# WORK TO BE COMPLETED
Where the string "LOAD" occurs in a line of the entries below, copy that line.

# SOURCE DATA
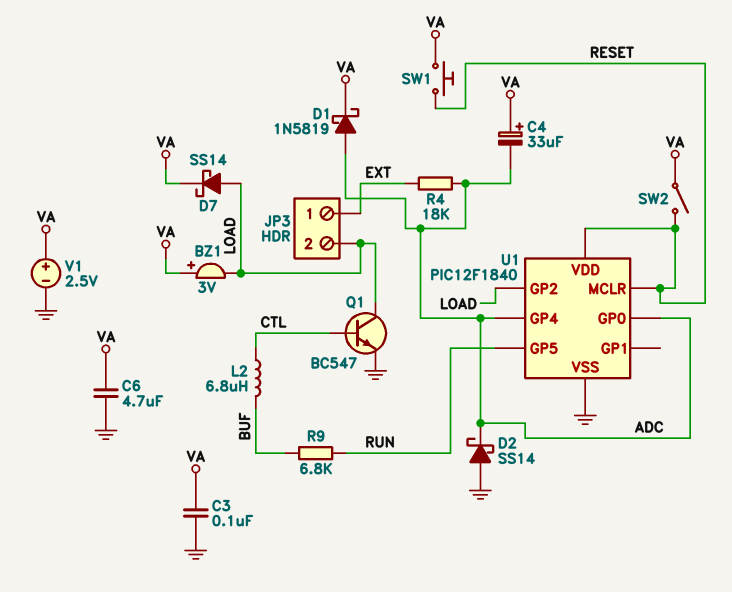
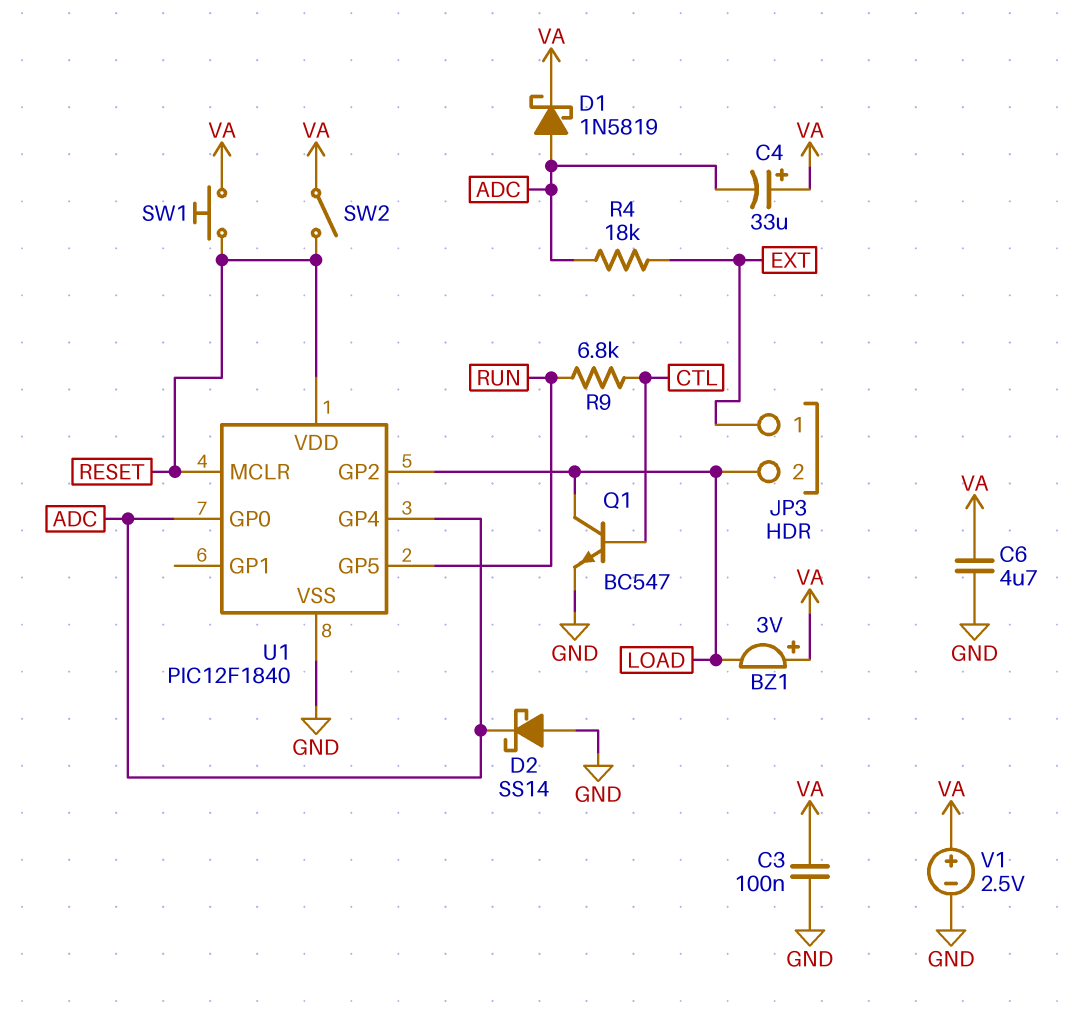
D7: schottky SS14 (A LOAD, K VA) -> none
L2: 6.8uH (BUF, CTL) -> none
R9: 6.8k (BUF, RUN) -> 6.8k (CTL, RUN)

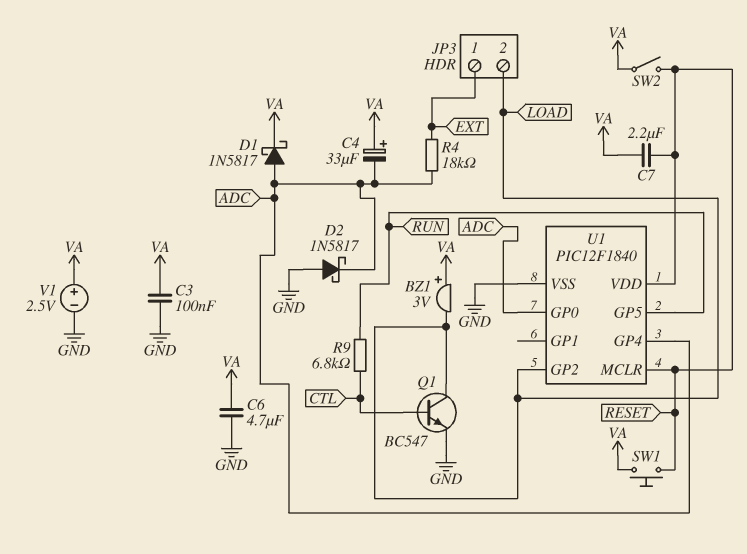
C7: none -> 2.2uF (RESET, VA)
D1: schottky 1N5819 (A ADC, K VA) -> schottky 1N5817 (A ADC, K VA)
D2: schottky SS14 (A GND, K ADC) -> schottky 1N5817 (A GND, K ADC)

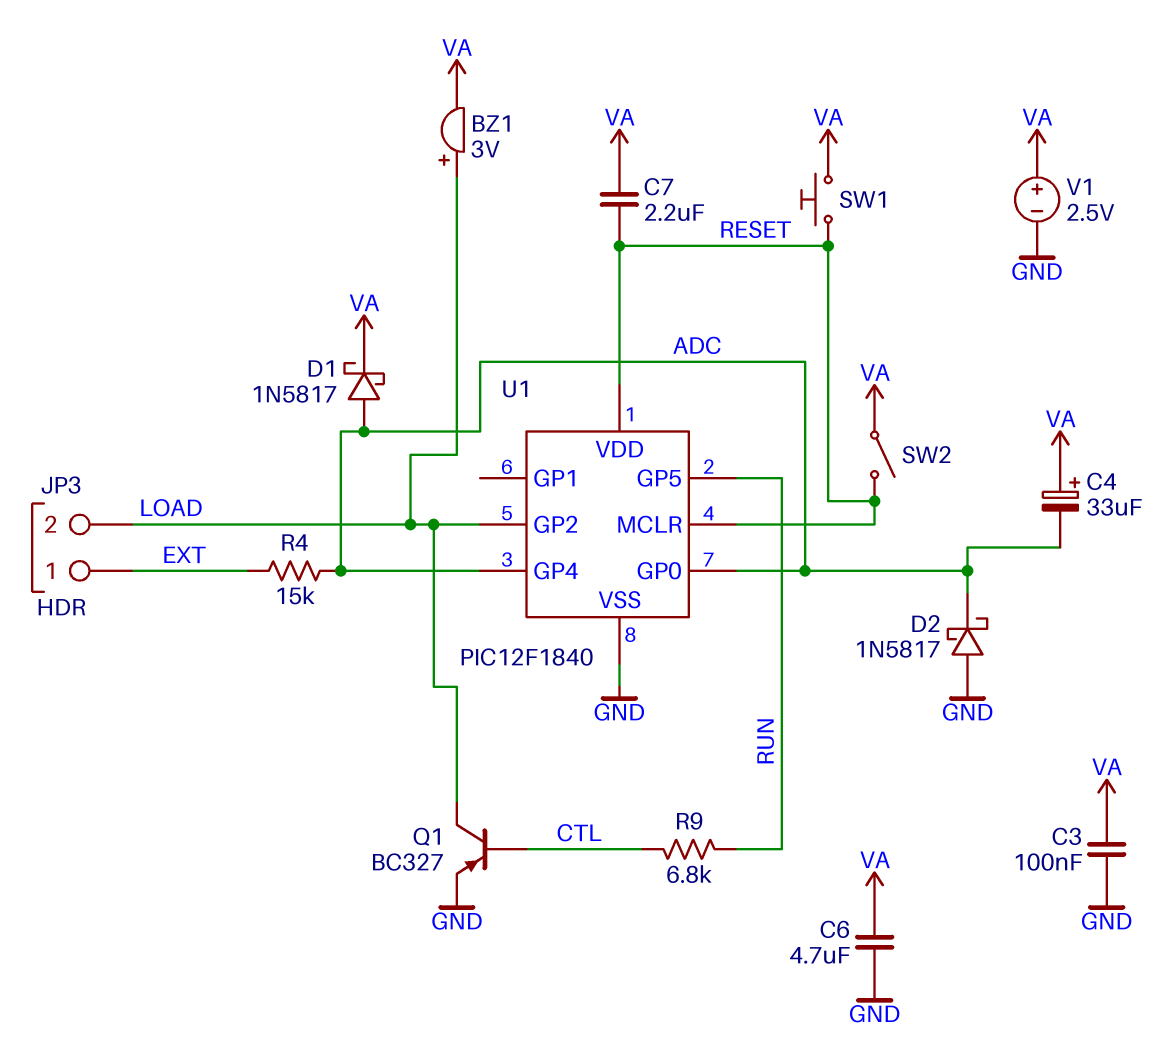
BZ1: buzzer 3V (plus VA, minus LOAD) -> buzzer 3V (plus LOAD, minus VA)
Q1: NPN BC547 (B CTL, C LOAD, E GND) -> PNP BC327 (B CTL, C LOAD, E GND)
R4: 18k (ADC, EXT) -> 15k (ADC, EXT)

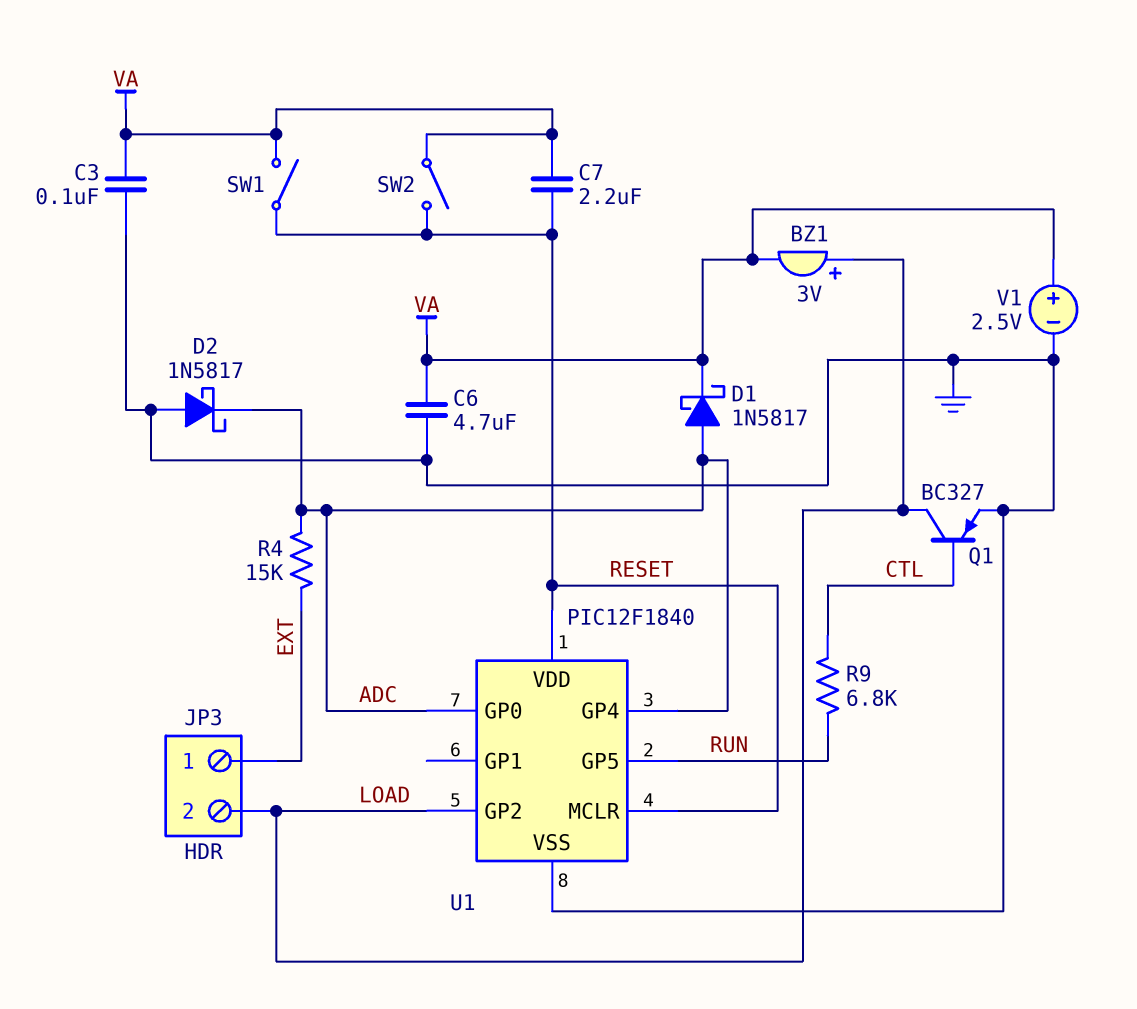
C4: 33uF (plus VA, minus ADC) -> none
SW1: button (RESET, VA) -> switch (RESET, VA)

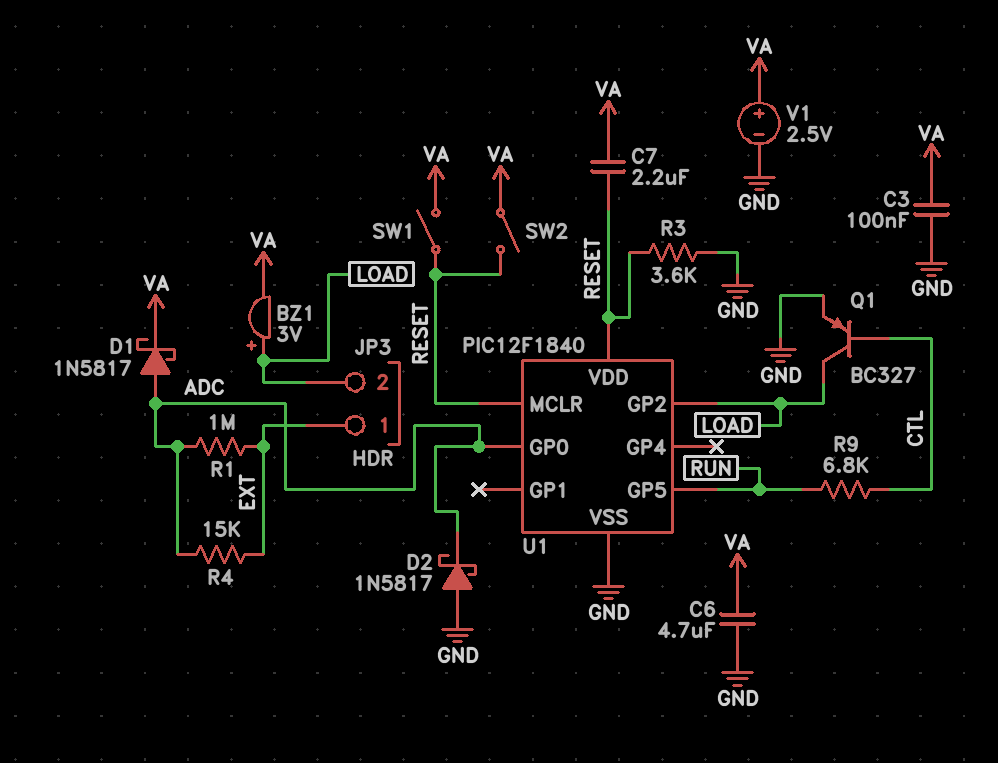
R1: none -> 1M (ADC, EXT)
R3: none -> 3.6k (GND, RESET)
U1 pin GP4: ADC -> none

# RESPONSE
D7: schottky SS14 (A LOAD, K VA) -> none
BZ1: buzzer 3V (plus VA, minus LOAD) -> buzzer 3V (plus LOAD, minus VA)
Q1: NPN BC547 (B CTL, C LOAD, E GND) -> PNP BC327 (B CTL, C LOAD, E GND)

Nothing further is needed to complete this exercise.